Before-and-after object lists
========================
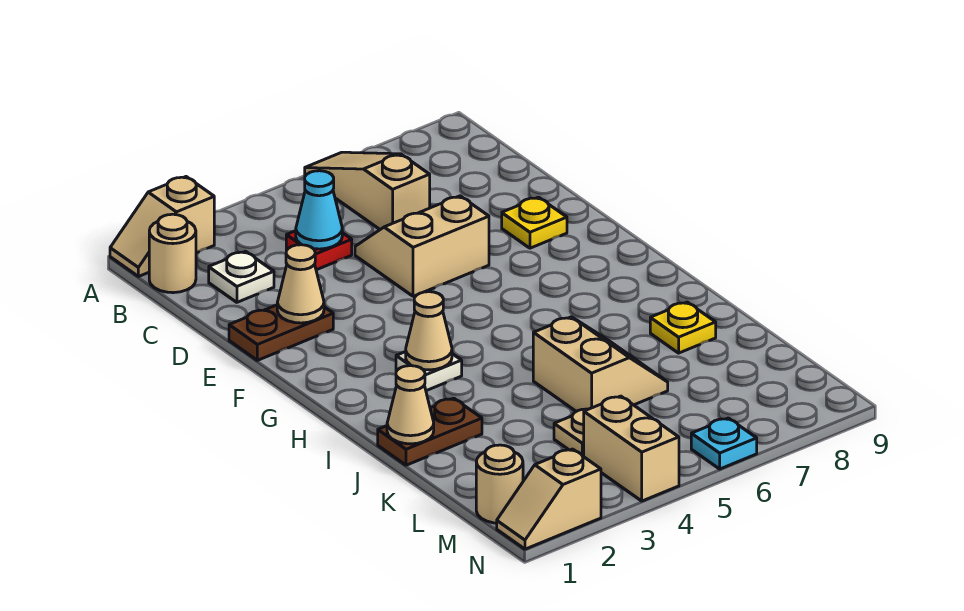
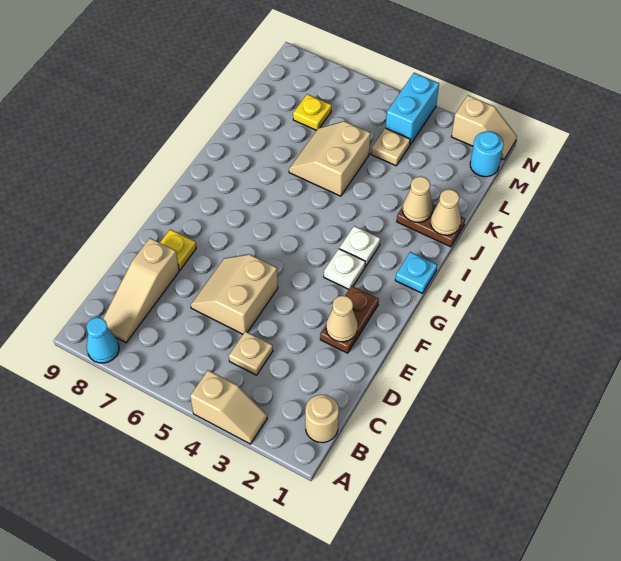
tan slope A1:A2 level 1 top 2 -> tan slope A3:A4 level 1 top 4
tan slope A6:C6 level 1 top C -> tan slope B8:D8 level 1 top D
white plate C2 level 1 -> white plate G3 level 1
red plate C4 level 1 -> tan plate C4 level 1
cyan cone C4 level 2 -> cyan cone A8 level 1
tan slope D5:E6 level 1 top E -> tan slope D5:E6 level 1 top 5
brown plate E1:E2 level 1 -> brown plate E2:F2 level 1
tan cone H3 level 2 -> tan cone J2 level 2
yellow plate J8 level 1 -> yellow plate L7 level 1
tan round brick M1 level 1 -> cyan round brick M1 level 1
tan brick M4:N4 level 1 -> cyan brick M4:N4 level 1
cyan plate N6 level 1 -> cyan plate H1 level 1

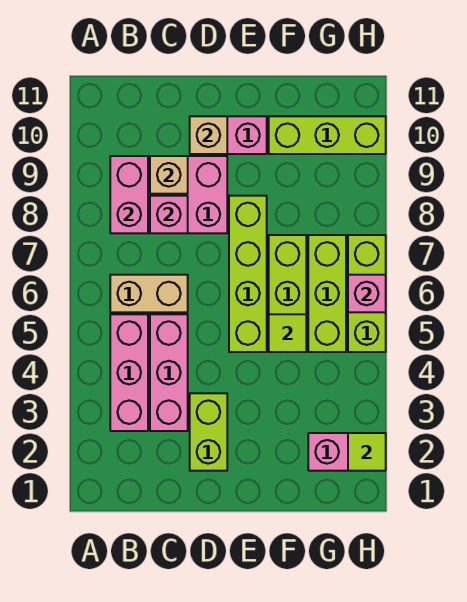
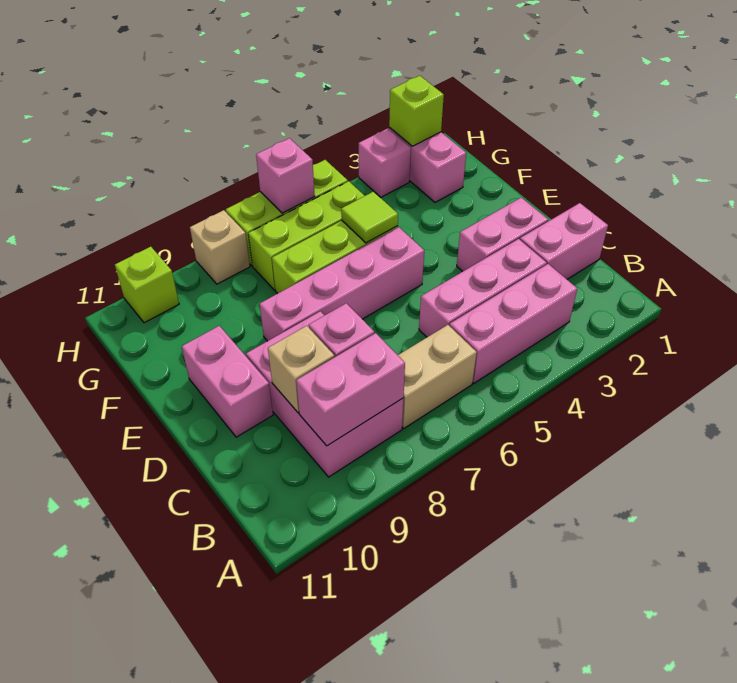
tan brick B6:C6 level 1 -> tan brick B6:B7 level 1
none -> pink brick C1:C2 level 1
lime brick D2:D3 level 1 -> pink brick D2:D3 level 1
tan brick D10 level 2 -> tan brick H8 level 1
lime brick E5:E8 level 1 -> pink brick E5:E8 level 1
lime brick F10:H10 level 1 -> lime brick H10 level 1
lime tile H2 level 2 -> lime brick H2 level 2
none -> pink brick H3 level 1

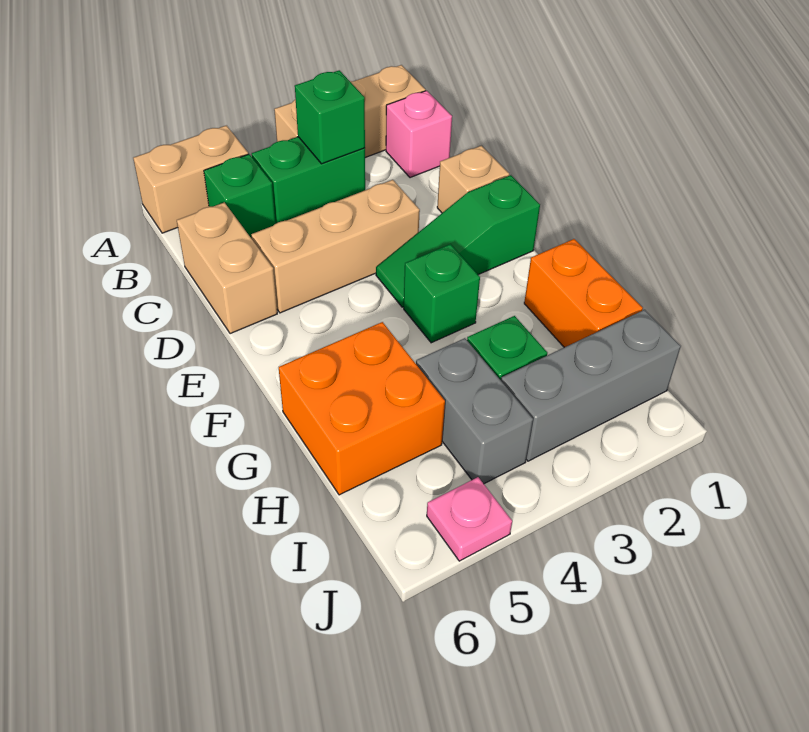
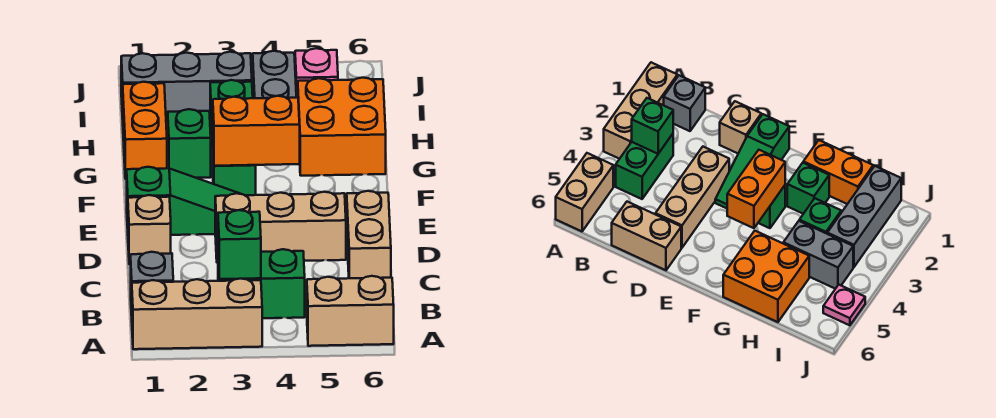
pink brick B1 level 1 -> grey brick B1 level 1
green brick B5 level 1 -> green brick G2 level 1
none -> orange brick F3:F4 level 2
========================
Instructions to follow:
Filter by the word "lime": copy every line of the data that holds it.

Solution to this exercise:
lime brick D2:D3 level 1 -> pink brick D2:D3 level 1
lime brick E5:E8 level 1 -> pink brick E5:E8 level 1
lime brick F10:H10 level 1 -> lime brick H10 level 1
lime tile H2 level 2 -> lime brick H2 level 2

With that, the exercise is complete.